Dataset extract:

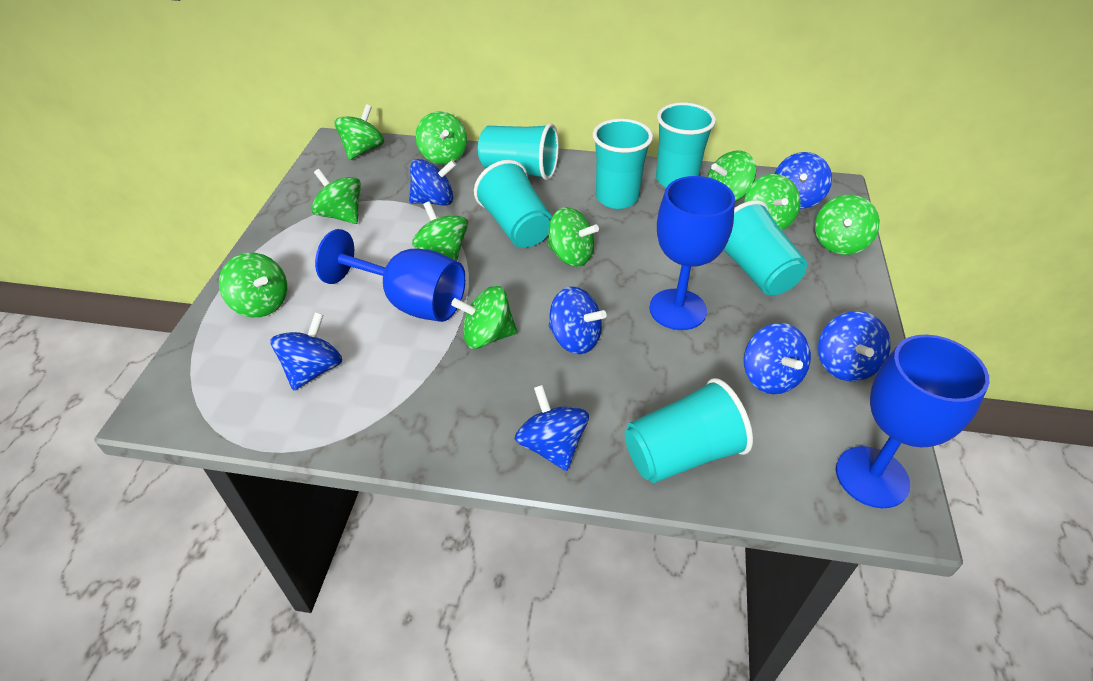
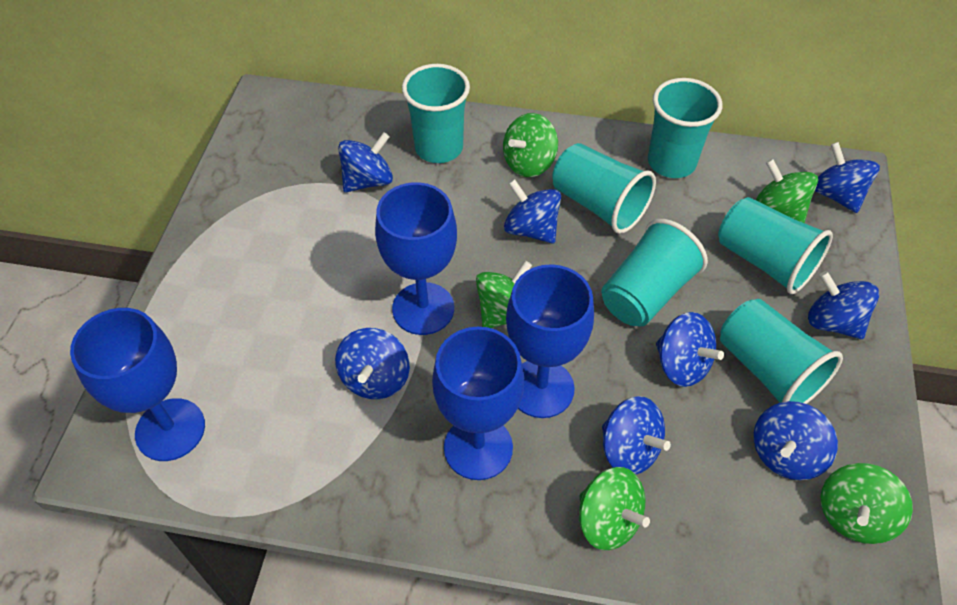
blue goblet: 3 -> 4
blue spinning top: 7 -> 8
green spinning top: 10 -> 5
==
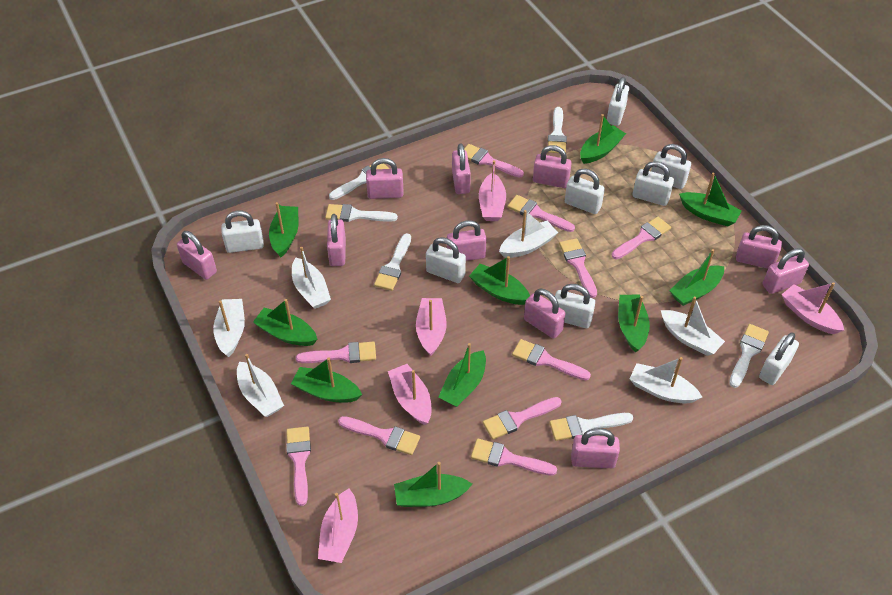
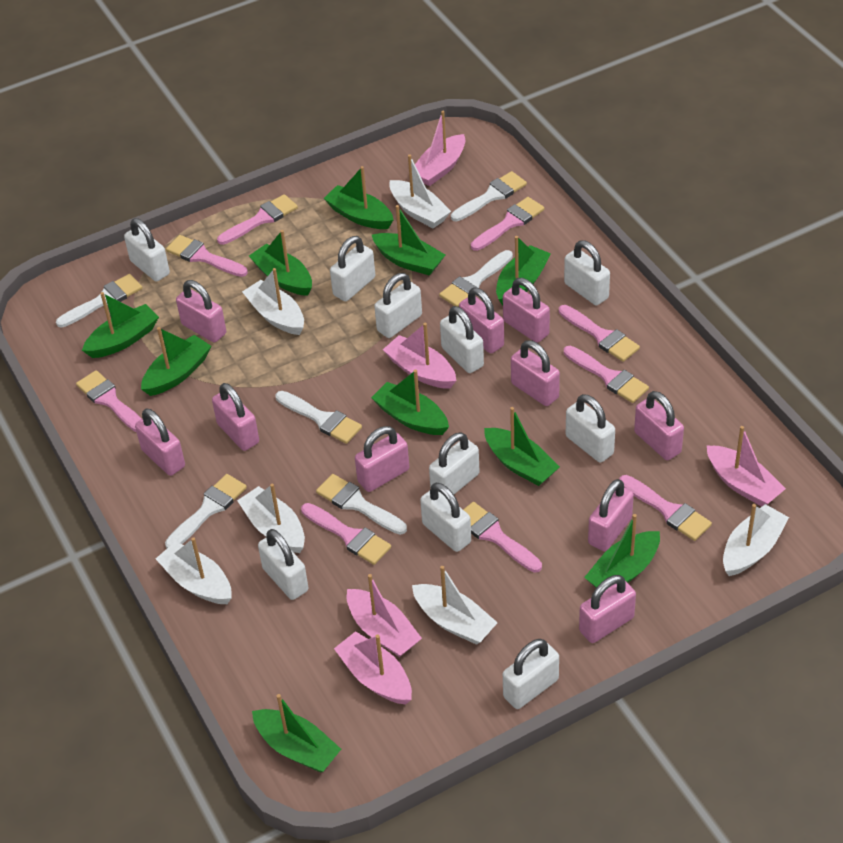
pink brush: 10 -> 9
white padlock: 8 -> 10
==
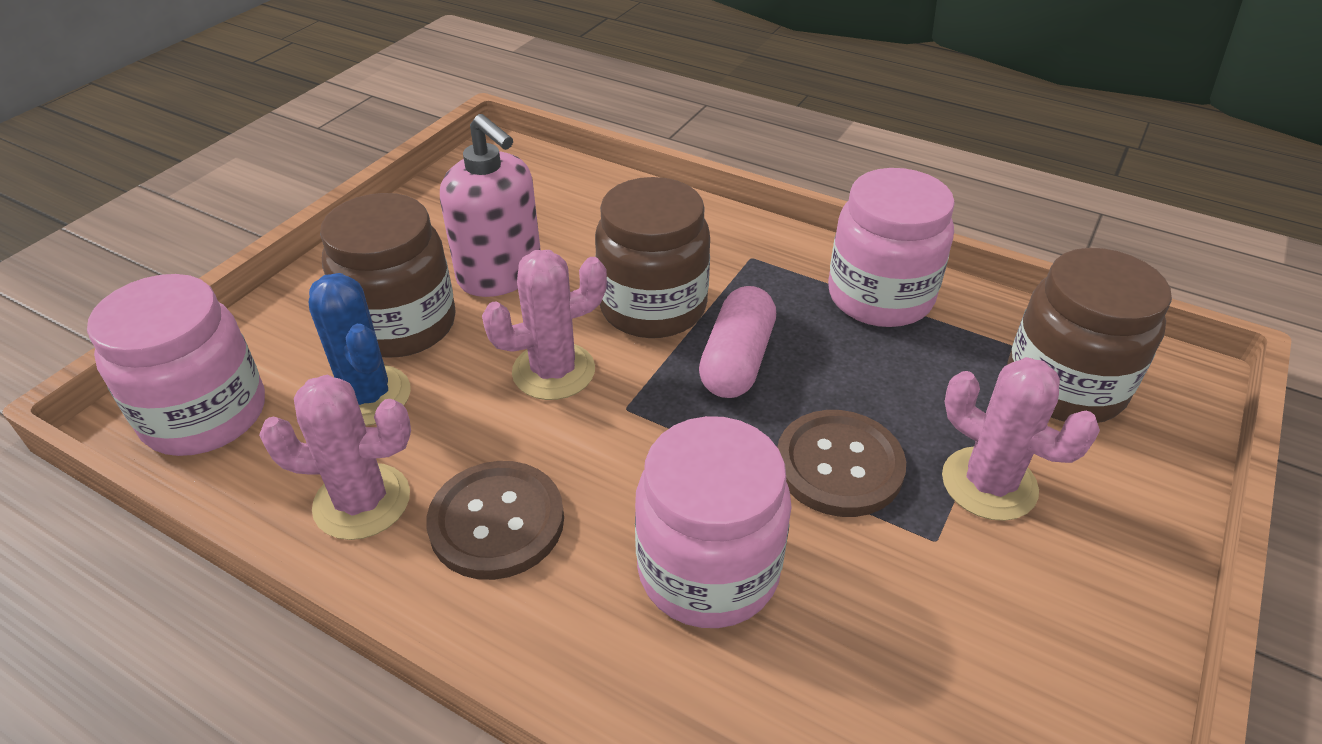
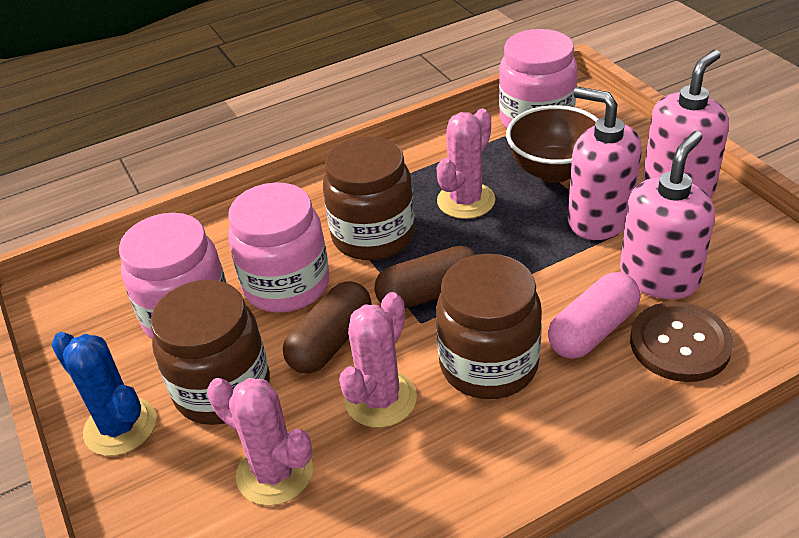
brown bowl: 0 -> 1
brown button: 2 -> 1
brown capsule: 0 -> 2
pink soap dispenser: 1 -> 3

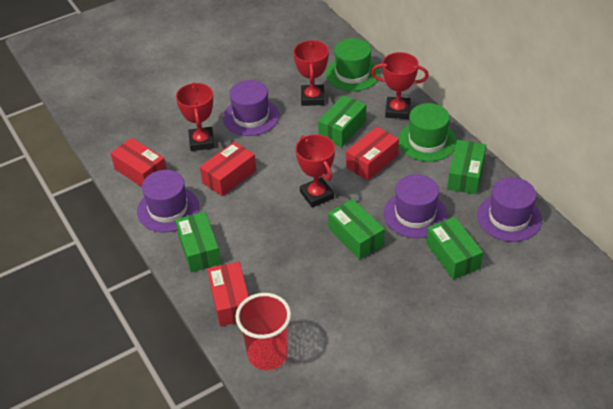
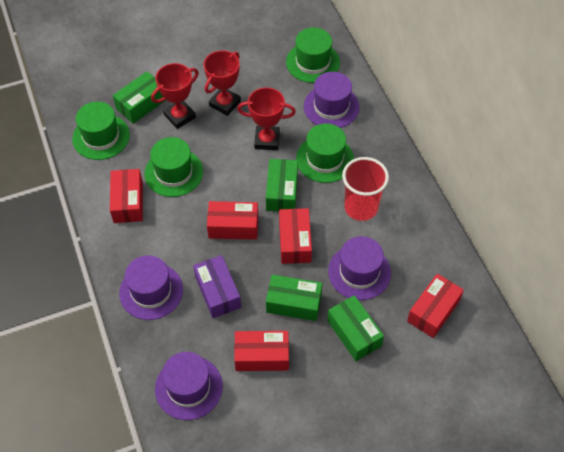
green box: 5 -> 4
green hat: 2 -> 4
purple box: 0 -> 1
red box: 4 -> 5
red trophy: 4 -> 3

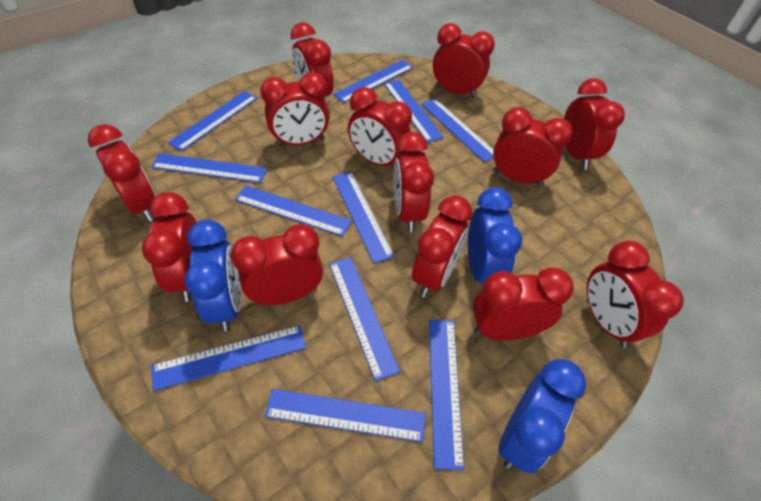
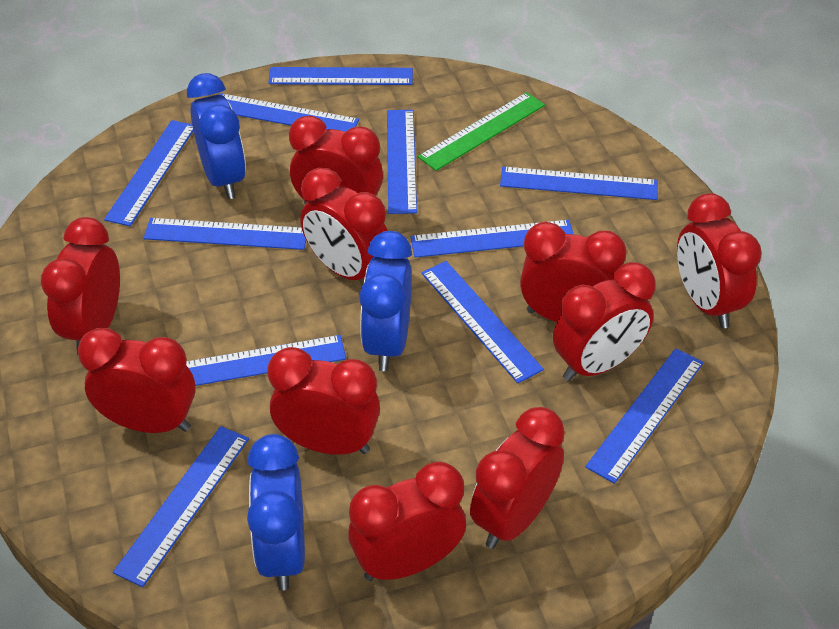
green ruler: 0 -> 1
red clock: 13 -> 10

Your objective:
Check each line of the records above for the string "pink", and report every line that has it.

Exercise answer:
pink brush: 10 -> 9
pink soap dispenser: 1 -> 3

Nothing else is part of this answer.